(Stored data Opens)

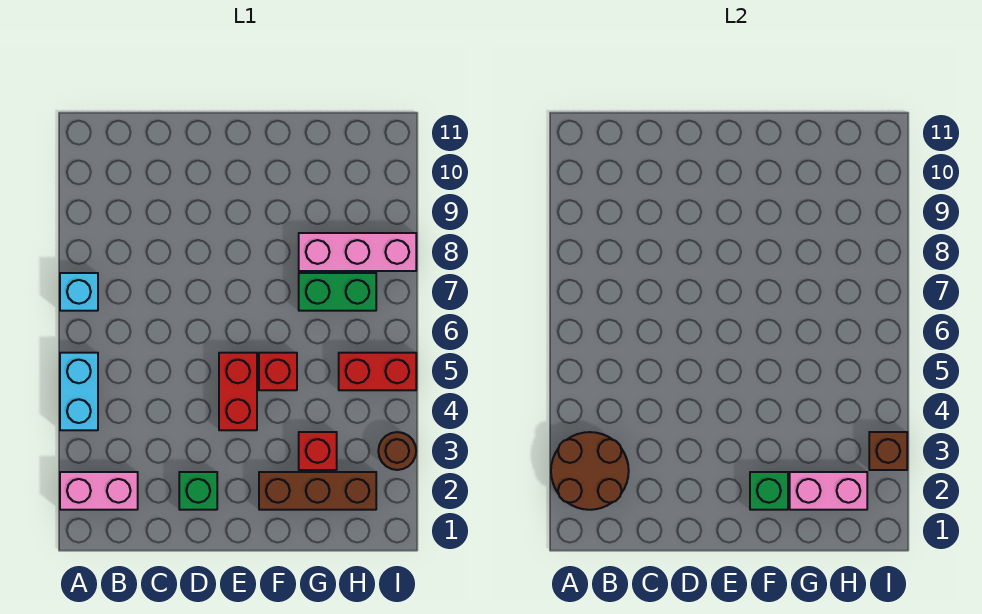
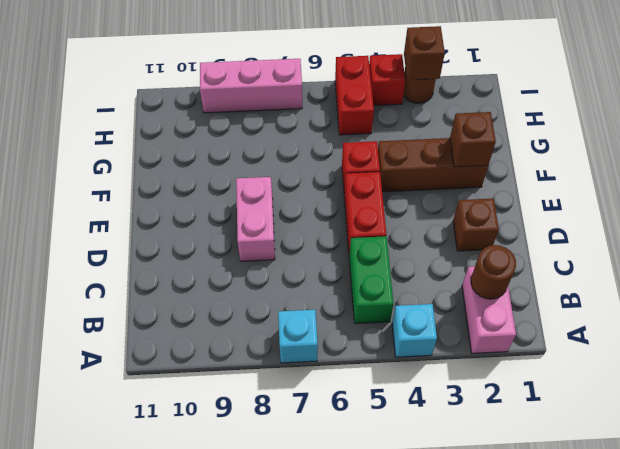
brown round brick A2:B3 level 2 -> brown round brick B2 level 2
cyan brick A4:A5 level 1 -> cyan brick A4 level 1
green brick D2 level 1 -> brown brick D2 level 1
red brick E4:E5 level 1 -> red brick D5:E5 level 1
brown brick F2:H2 level 1 -> brown brick F2:F4 level 1
green brick F2 level 2 -> brown brick F2 level 2
pink brick G2:H2 level 2 -> pink brick D8:E8 level 1
red brick G3 level 1 -> red brick I4 level 1
green brick G7:H7 level 1 -> green brick B5:C5 level 1
pink brick G8:I8 level 1 -> pink brick I7:I9 level 1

(Stored data Closes)

= Instructions to follow =
Every line above must appear in the answer unchanged, and no picture may appear in it.

= Output of the exercise =
brown round brick A2:B3 level 2 -> brown round brick B2 level 2
cyan brick A4:A5 level 1 -> cyan brick A4 level 1
green brick D2 level 1 -> brown brick D2 level 1
red brick E4:E5 level 1 -> red brick D5:E5 level 1
brown brick F2:H2 level 1 -> brown brick F2:F4 level 1
green brick F2 level 2 -> brown brick F2 level 2
pink brick G2:H2 level 2 -> pink brick D8:E8 level 1
red brick G3 level 1 -> red brick I4 level 1
green brick G7:H7 level 1 -> green brick B5:C5 level 1
pink brick G8:I8 level 1 -> pink brick I7:I9 level 1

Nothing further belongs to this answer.